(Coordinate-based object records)
- - -

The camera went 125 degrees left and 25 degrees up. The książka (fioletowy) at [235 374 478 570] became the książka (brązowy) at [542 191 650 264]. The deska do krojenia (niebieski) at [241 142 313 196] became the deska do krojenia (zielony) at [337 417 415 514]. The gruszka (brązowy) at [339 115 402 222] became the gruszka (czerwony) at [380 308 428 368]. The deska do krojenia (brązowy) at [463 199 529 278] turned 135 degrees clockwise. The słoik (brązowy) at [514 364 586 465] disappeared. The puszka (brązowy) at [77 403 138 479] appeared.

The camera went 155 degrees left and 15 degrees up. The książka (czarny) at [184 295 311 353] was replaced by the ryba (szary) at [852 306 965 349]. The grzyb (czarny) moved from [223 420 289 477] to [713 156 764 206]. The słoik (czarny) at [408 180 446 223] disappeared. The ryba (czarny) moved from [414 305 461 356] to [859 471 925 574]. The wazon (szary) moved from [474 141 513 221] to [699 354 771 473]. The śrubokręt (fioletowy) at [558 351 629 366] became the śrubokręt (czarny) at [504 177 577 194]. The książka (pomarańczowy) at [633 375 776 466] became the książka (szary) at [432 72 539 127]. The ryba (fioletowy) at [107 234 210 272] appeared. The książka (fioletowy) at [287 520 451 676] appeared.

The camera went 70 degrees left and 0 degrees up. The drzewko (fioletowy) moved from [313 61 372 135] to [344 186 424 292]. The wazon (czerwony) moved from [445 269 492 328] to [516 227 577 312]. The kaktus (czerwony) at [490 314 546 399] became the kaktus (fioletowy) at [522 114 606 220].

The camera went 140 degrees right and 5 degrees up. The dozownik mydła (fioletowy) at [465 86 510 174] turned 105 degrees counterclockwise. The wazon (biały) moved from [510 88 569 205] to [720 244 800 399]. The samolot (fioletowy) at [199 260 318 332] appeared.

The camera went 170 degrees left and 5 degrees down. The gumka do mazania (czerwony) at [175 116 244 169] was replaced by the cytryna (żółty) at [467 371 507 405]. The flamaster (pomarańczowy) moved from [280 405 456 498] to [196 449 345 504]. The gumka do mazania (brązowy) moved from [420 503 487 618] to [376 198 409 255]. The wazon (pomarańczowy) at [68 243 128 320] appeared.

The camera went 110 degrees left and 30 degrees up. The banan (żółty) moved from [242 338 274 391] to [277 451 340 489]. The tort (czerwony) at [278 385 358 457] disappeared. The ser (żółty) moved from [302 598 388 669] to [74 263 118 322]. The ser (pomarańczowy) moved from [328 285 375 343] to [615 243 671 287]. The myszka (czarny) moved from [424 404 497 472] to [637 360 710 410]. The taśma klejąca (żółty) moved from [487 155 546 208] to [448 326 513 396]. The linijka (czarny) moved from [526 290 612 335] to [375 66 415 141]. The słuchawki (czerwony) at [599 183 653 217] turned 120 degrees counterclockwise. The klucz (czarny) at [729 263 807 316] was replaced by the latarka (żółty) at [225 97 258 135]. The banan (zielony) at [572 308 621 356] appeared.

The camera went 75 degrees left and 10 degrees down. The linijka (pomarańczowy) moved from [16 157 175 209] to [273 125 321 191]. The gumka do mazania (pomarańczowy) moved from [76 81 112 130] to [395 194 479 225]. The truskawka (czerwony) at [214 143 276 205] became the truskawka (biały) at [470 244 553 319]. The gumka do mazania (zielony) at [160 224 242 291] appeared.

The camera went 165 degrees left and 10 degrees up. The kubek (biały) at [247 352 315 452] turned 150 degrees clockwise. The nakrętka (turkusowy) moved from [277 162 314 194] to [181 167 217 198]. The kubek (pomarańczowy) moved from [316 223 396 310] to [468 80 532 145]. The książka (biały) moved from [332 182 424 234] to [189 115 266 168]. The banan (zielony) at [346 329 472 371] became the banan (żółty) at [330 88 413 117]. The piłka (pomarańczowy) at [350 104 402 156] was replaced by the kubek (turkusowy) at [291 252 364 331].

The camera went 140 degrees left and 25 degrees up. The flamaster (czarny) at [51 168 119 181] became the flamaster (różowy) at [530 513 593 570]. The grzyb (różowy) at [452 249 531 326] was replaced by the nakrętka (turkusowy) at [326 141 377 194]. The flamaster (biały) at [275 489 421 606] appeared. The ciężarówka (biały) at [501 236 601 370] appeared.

- - -

All of the data above is to be given again, word for word.

▶ _EXERCISE RESPONSE_:
The camera went 125 degrees left and 25 degrees up. The książka (fioletowy) at [235 374 478 570] became the książka (brązowy) at [542 191 650 264]. The deska do krojenia (niebieski) at [241 142 313 196] became the deska do krojenia (zielony) at [337 417 415 514]. The gruszka (brązowy) at [339 115 402 222] became the gruszka (czerwony) at [380 308 428 368]. The deska do krojenia (brązowy) at [463 199 529 278] turned 135 degrees clockwise. The słoik (brązowy) at [514 364 586 465] disappeared. The puszka (brązowy) at [77 403 138 479] appeared.

The camera went 155 degrees left and 15 degrees up. The książka (czarny) at [184 295 311 353] was replaced by the ryba (szary) at [852 306 965 349]. The grzyb (czarny) moved from [223 420 289 477] to [713 156 764 206]. The słoik (czarny) at [408 180 446 223] disappeared. The ryba (czarny) moved from [414 305 461 356] to [859 471 925 574]. The wazon (szary) moved from [474 141 513 221] to [699 354 771 473]. The śrubokręt (fioletowy) at [558 351 629 366] became the śrubokręt (czarny) at [504 177 577 194]. The książka (pomarańczowy) at [633 375 776 466] became the książka (szary) at [432 72 539 127]. The ryba (fioletowy) at [107 234 210 272] appeared. The książka (fioletowy) at [287 520 451 676] appeared.

The camera went 70 degrees left and 0 degrees up. The drzewko (fioletowy) moved from [313 61 372 135] to [344 186 424 292]. The wazon (czerwony) moved from [445 269 492 328] to [516 227 577 312]. The kaktus (czerwony) at [490 314 546 399] became the kaktus (fioletowy) at [522 114 606 220].

The camera went 140 degrees right and 5 degrees up. The dozownik mydła (fioletowy) at [465 86 510 174] turned 105 degrees counterclockwise. The wazon (biały) moved from [510 88 569 205] to [720 244 800 399]. The samolot (fioletowy) at [199 260 318 332] appeared.

The camera went 170 degrees left and 5 degrees down. The gumka do mazania (czerwony) at [175 116 244 169] was replaced by the cytryna (żółty) at [467 371 507 405]. The flamaster (pomarańczowy) moved from [280 405 456 498] to [196 449 345 504]. The gumka do mazania (brązowy) moved from [420 503 487 618] to [376 198 409 255]. The wazon (pomarańczowy) at [68 243 128 320] appeared.

The camera went 110 degrees left and 30 degrees up. The banan (żółty) moved from [242 338 274 391] to [277 451 340 489]. The tort (czerwony) at [278 385 358 457] disappeared. The ser (żółty) moved from [302 598 388 669] to [74 263 118 322]. The ser (pomarańczowy) moved from [328 285 375 343] to [615 243 671 287]. The myszka (czarny) moved from [424 404 497 472] to [637 360 710 410]. The taśma klejąca (żółty) moved from [487 155 546 208] to [448 326 513 396]. The linijka (czarny) moved from [526 290 612 335] to [375 66 415 141]. The słuchawki (czerwony) at [599 183 653 217] turned 120 degrees counterclockwise. The klucz (czarny) at [729 263 807 316] was replaced by the latarka (żółty) at [225 97 258 135]. The banan (zielony) at [572 308 621 356] appeared.

The camera went 75 degrees left and 10 degrees down. The linijka (pomarańczowy) moved from [16 157 175 209] to [273 125 321 191]. The gumka do mazania (pomarańczowy) moved from [76 81 112 130] to [395 194 479 225]. The truskawka (czerwony) at [214 143 276 205] became the truskawka (biały) at [470 244 553 319]. The gumka do mazania (zielony) at [160 224 242 291] appeared.

The camera went 165 degrees left and 10 degrees up. The kubek (biały) at [247 352 315 452] turned 150 degrees clockwise. The nakrętka (turkusowy) moved from [277 162 314 194] to [181 167 217 198]. The kubek (pomarańczowy) moved from [316 223 396 310] to [468 80 532 145]. The książka (biały) moved from [332 182 424 234] to [189 115 266 168]. The banan (zielony) at [346 329 472 371] became the banan (żółty) at [330 88 413 117]. The piłka (pomarańczowy) at [350 104 402 156] was replaced by the kubek (turkusowy) at [291 252 364 331].

The camera went 140 degrees left and 25 degrees up. The flamaster (czarny) at [51 168 119 181] became the flamaster (różowy) at [530 513 593 570]. The grzyb (różowy) at [452 249 531 326] was replaced by the nakrętka (turkusowy) at [326 141 377 194]. The flamaster (biały) at [275 489 421 606] appeared. The ciężarówka (biały) at [501 236 601 370] appeared.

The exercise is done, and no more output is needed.